=== Records provided ===
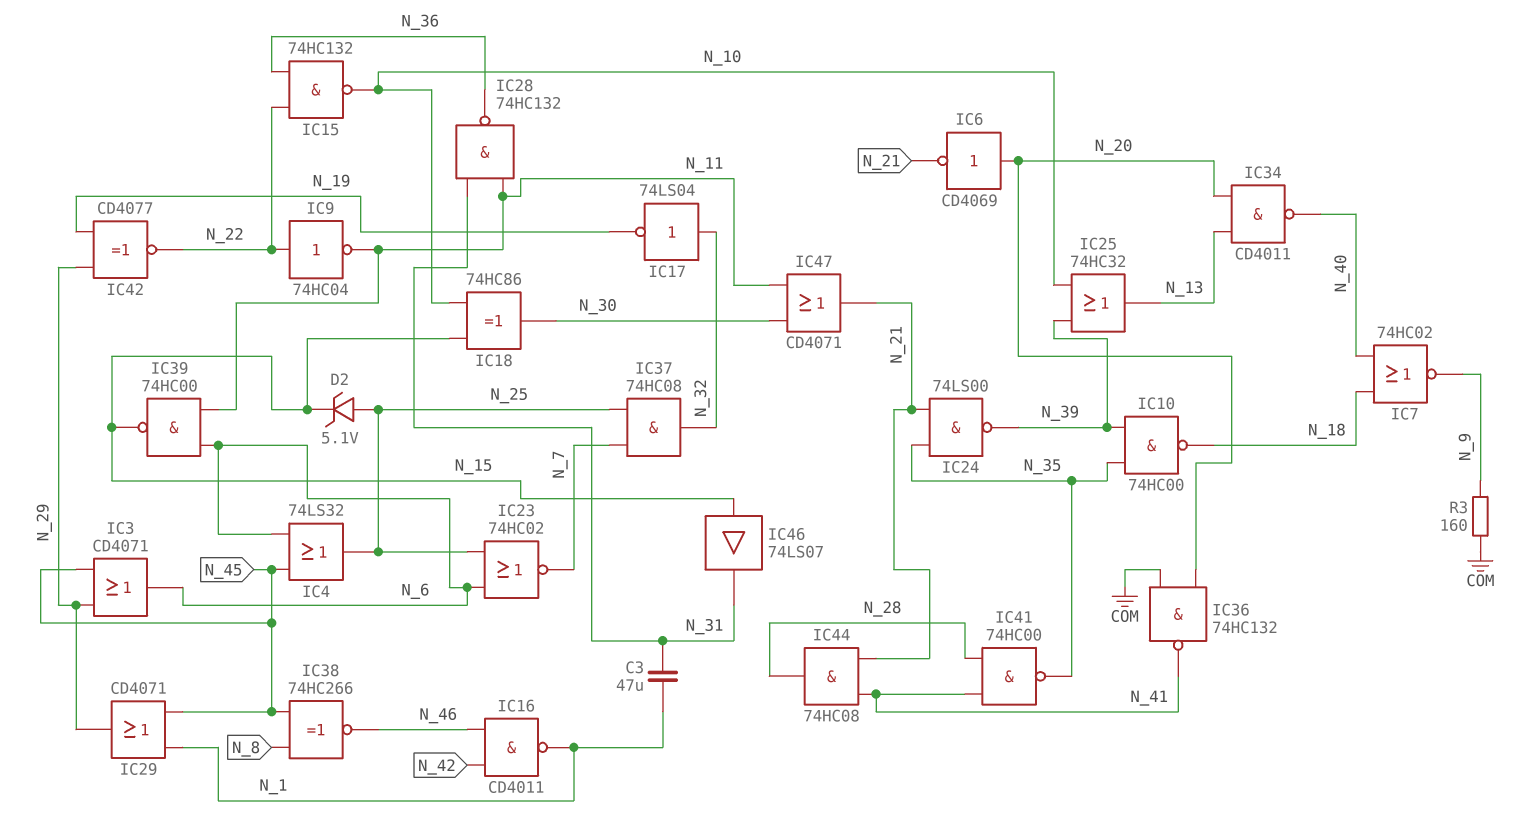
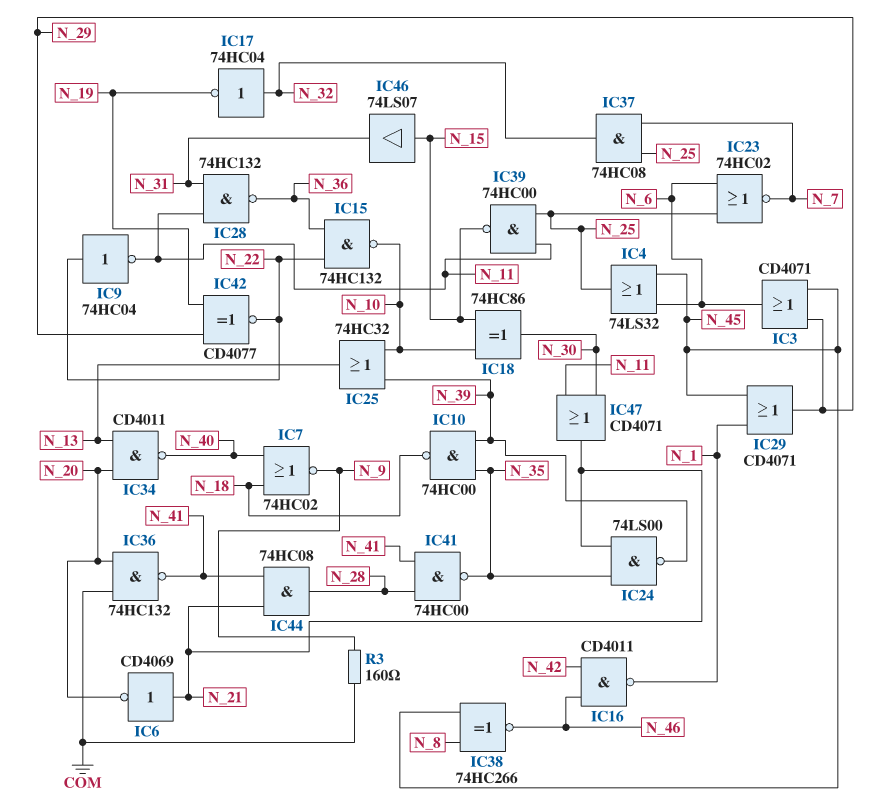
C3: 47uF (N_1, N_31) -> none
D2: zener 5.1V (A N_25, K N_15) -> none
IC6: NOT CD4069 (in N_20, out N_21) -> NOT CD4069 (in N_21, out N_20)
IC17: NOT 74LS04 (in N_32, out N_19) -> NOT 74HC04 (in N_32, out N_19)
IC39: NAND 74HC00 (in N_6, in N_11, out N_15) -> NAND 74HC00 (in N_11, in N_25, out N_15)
===
=== Records provided ===
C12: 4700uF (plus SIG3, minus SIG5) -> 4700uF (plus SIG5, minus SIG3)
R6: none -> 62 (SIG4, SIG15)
===
=== Records provided ===
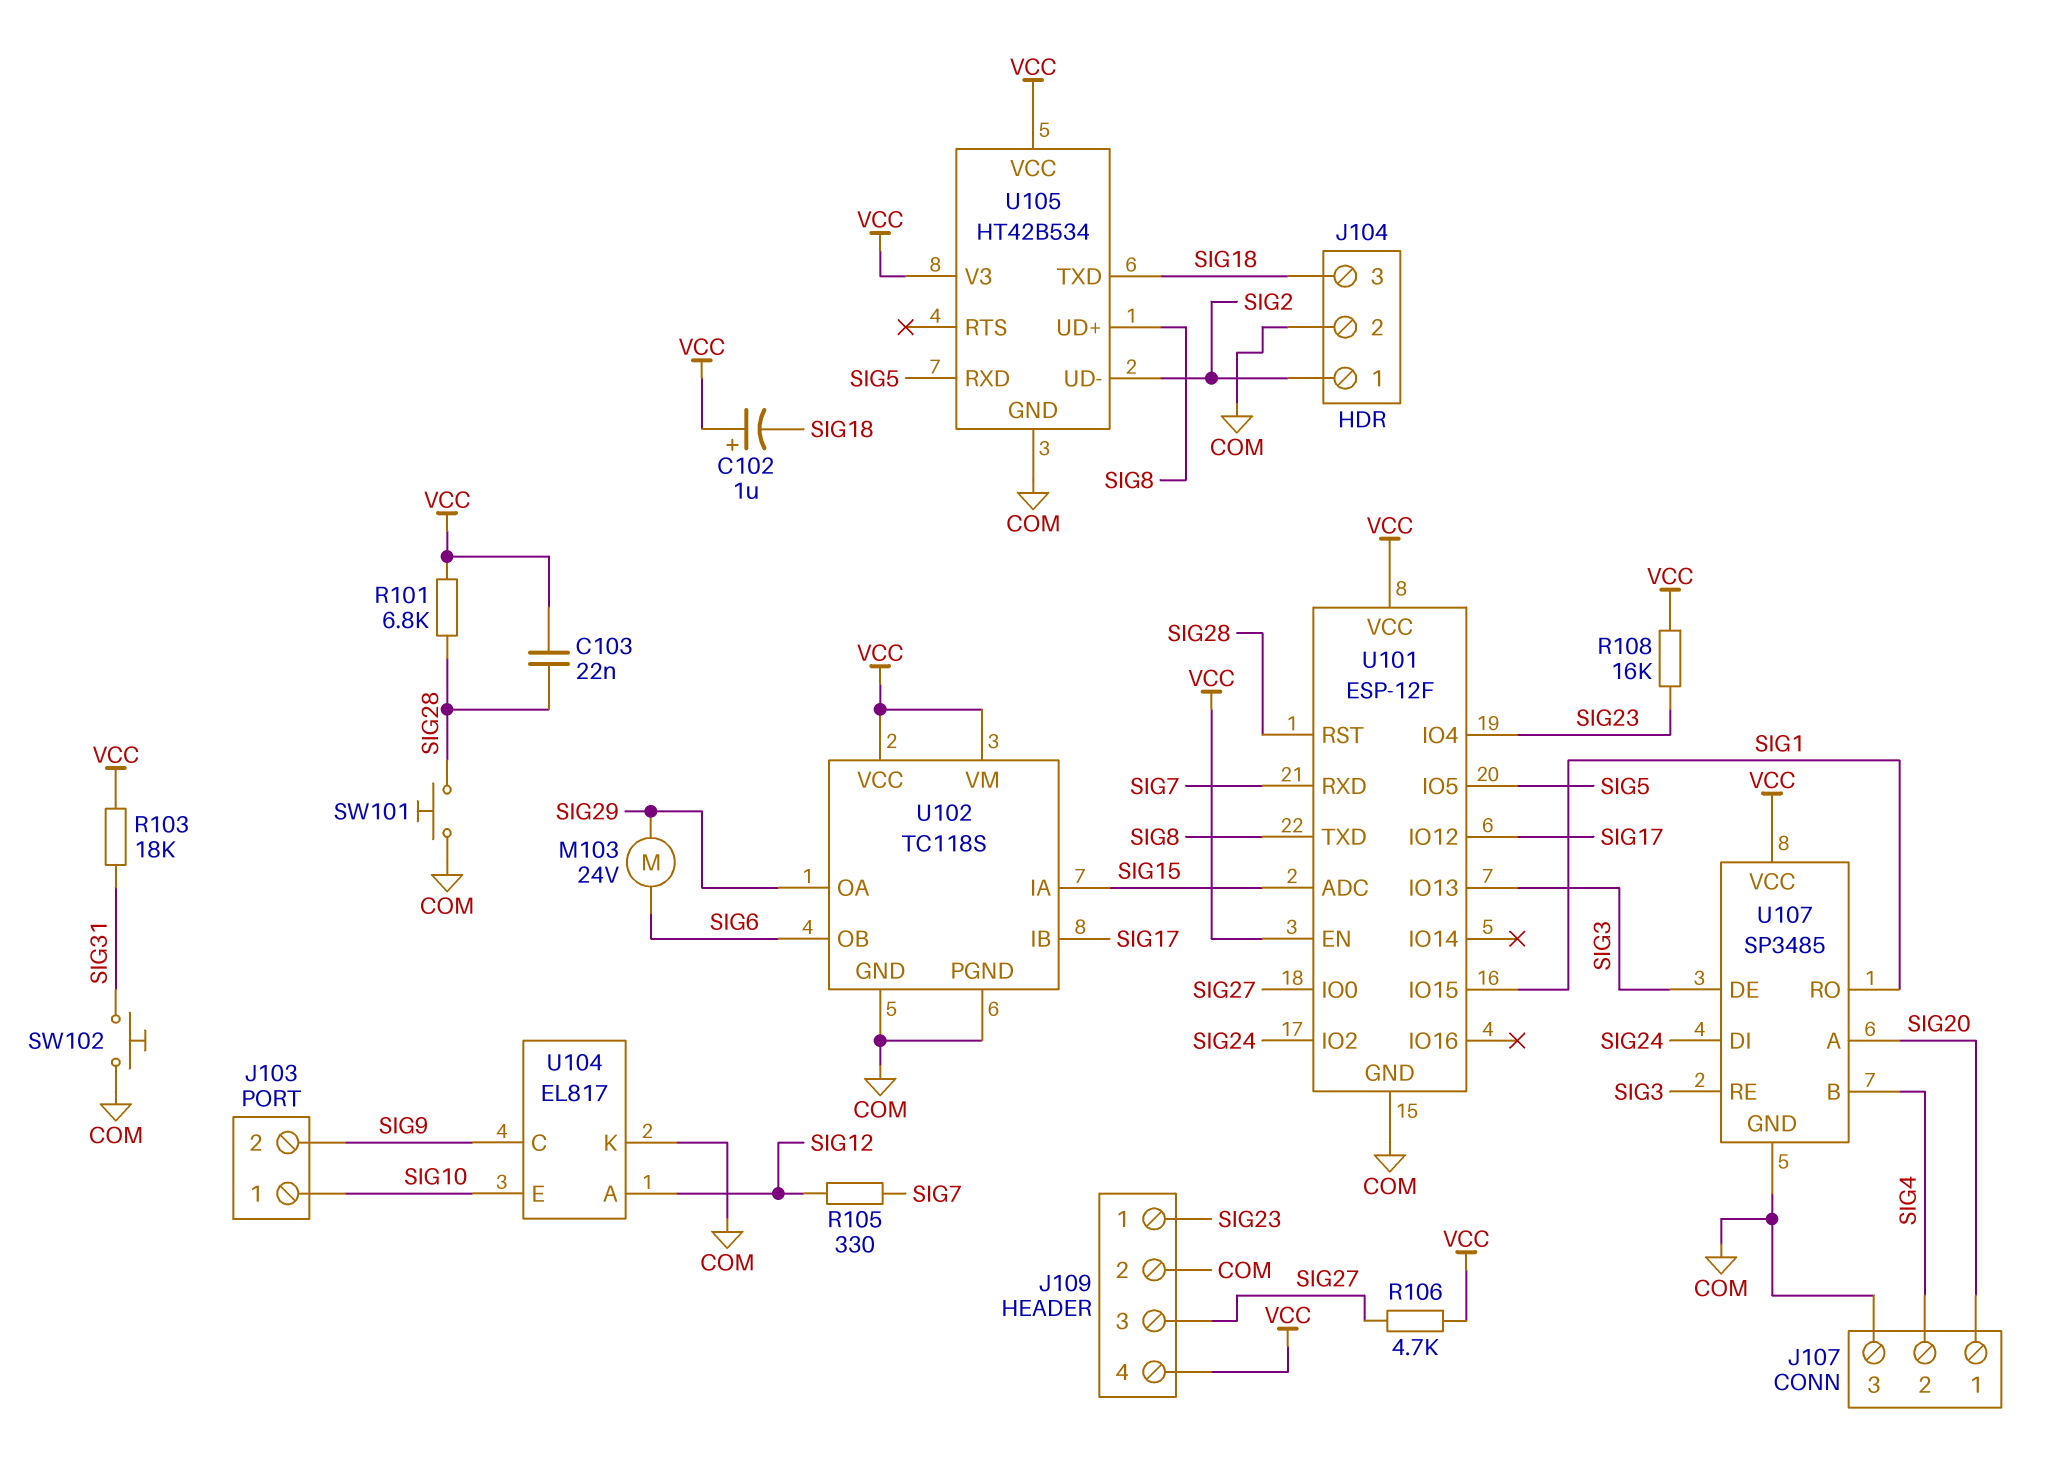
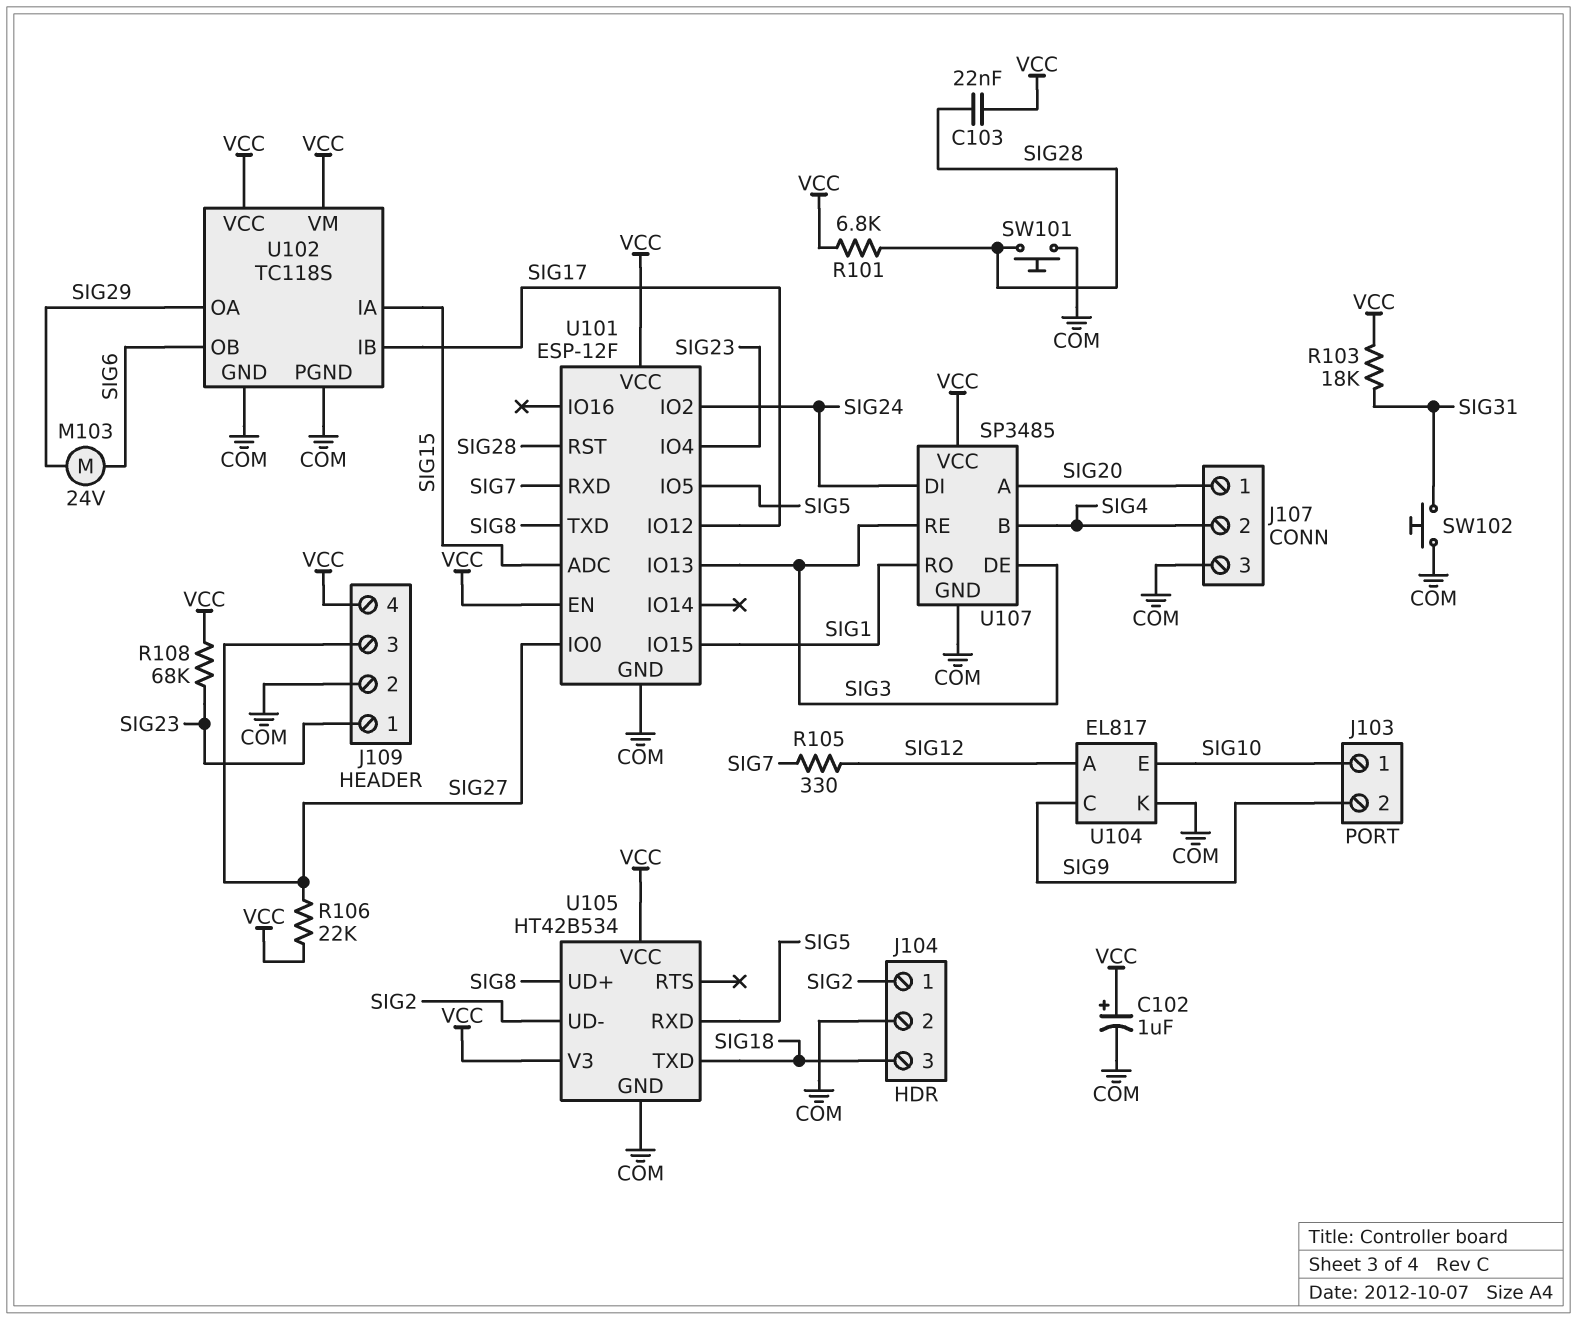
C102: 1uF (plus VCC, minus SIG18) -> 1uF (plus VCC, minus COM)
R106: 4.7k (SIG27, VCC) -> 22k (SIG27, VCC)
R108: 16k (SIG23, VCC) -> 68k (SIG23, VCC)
===
> [What you need to do] What do the lines above say from the one containing "D2: zener 5.1V (A N_25, K N_15) -> none" down to the one containing "IC39: NAND 74HC00"? Return them exactly, both end lines included, and only them.

> [Response for this exercise]
D2: zener 5.1V (A N_25, K N_15) -> none
IC6: NOT CD4069 (in N_20, out N_21) -> NOT CD4069 (in N_21, out N_20)
IC17: NOT 74LS04 (in N_32, out N_19) -> NOT 74HC04 (in N_32, out N_19)
IC39: NAND 74HC00 (in N_6, in N_11, out N_15) -> NAND 74HC00 (in N_11, in N_25, out N_15)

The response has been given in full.